Records supplied →
· · ·

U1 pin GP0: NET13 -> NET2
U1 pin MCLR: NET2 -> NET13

· · ·

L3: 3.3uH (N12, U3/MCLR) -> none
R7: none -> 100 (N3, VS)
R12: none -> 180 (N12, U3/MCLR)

· · ·

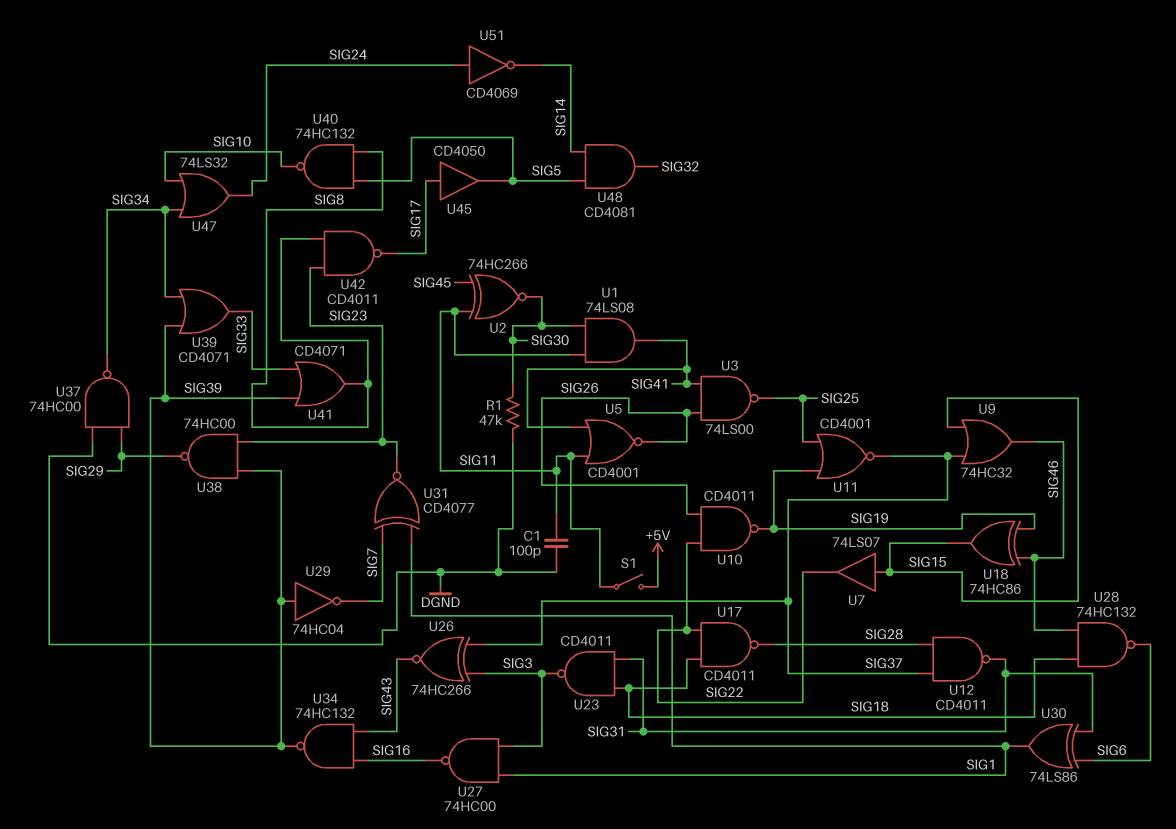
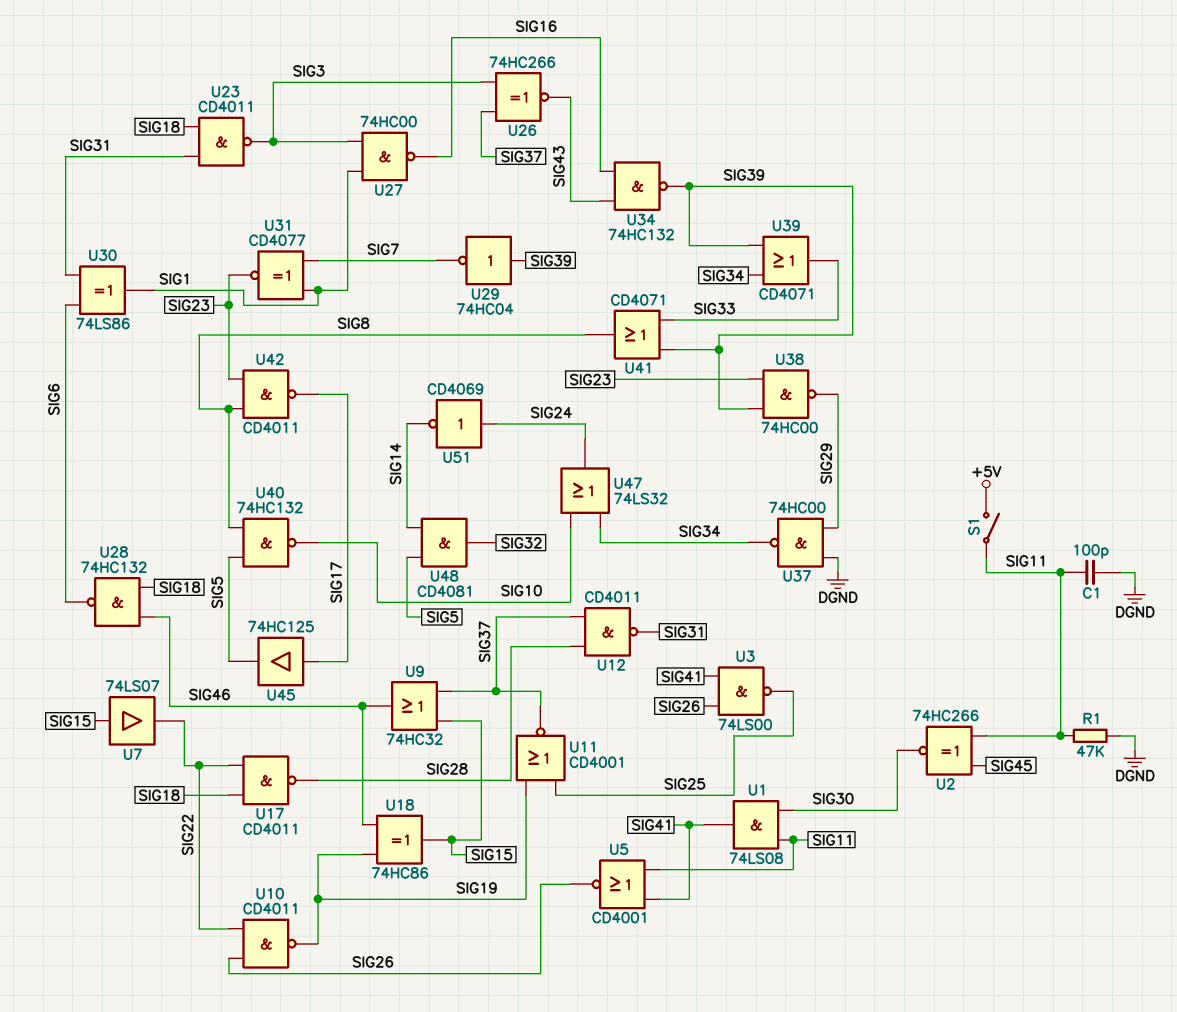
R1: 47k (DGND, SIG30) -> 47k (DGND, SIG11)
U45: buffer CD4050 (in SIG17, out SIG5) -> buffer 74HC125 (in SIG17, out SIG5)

· · ·

Problem requirements → Starting at the line above that contains "L3: 3.3uH (N12, U3/MCLR) -> none", repeat each line exactly up to and including the line that contains "R12: none -> 180 (N12, U3/MCLR)", and stop there.

Exercise response →
L3: 3.3uH (N12, U3/MCLR) -> none
R7: none -> 100 (N3, VS)
R12: none -> 180 (N12, U3/MCLR)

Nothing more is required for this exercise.